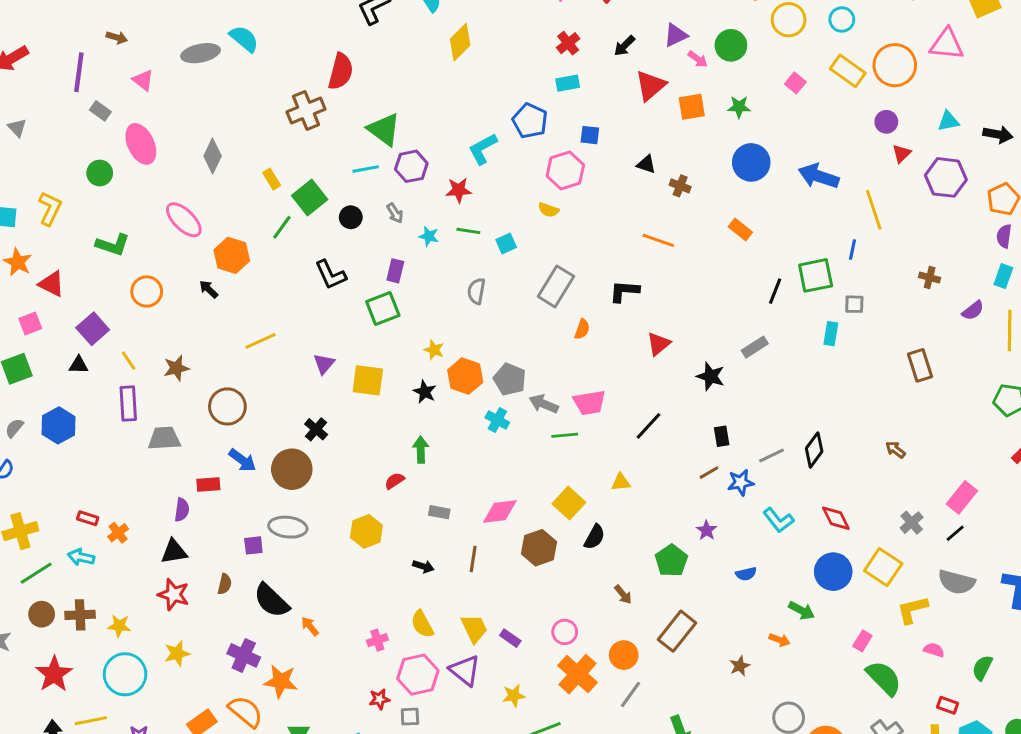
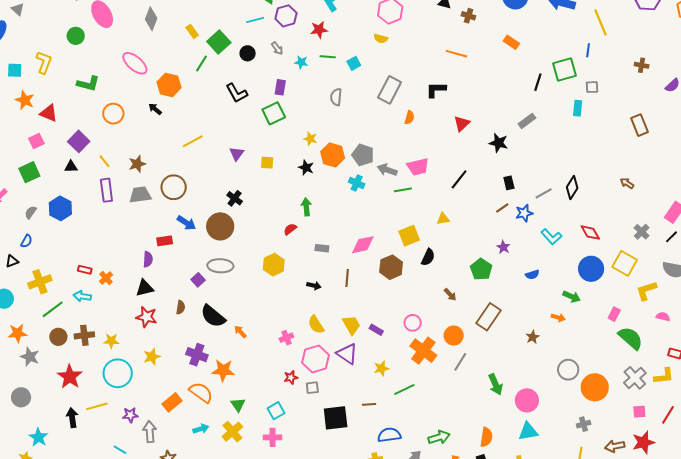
yellow square: (368, 380) -> (267, 163), size x0.6
gray trapezoid: (164, 438) -> (140, 195), moved
yellow square: (569, 503) -> (409, 236), turned 30
purple square: (253, 545) -> (198, 280), turned -32

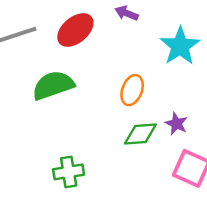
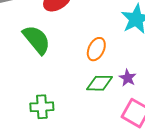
green semicircle: (53, 85) -> (37, 40), turned 64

------------

## WHAT NEEDS TO BE DONE
Print exactly, and only, the lines from the line containing "gray trapezoid: (164, 438)" to the last line of the material above, with every picture left out.

## EXERCISE RESULT
gray trapezoid: (164, 438) -> (140, 195), moved
yellow square: (569, 503) -> (409, 236), turned 30
purple square: (253, 545) -> (198, 280), turned -32

green semicircle: (53, 85) -> (37, 40), turned 64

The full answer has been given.